RECORDS TO PROCESS =
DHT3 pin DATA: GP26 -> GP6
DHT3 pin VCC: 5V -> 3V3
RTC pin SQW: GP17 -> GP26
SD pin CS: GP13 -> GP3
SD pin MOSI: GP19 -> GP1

ACTION ITEM =
Could you give the records above again, exactly and in full?

THE ANSWER =
DHT3 pin DATA: GP26 -> GP6
DHT3 pin VCC: 5V -> 3V3
RTC pin SQW: GP17 -> GP26
SD pin CS: GP13 -> GP3
SD pin MOSI: GP19 -> GP1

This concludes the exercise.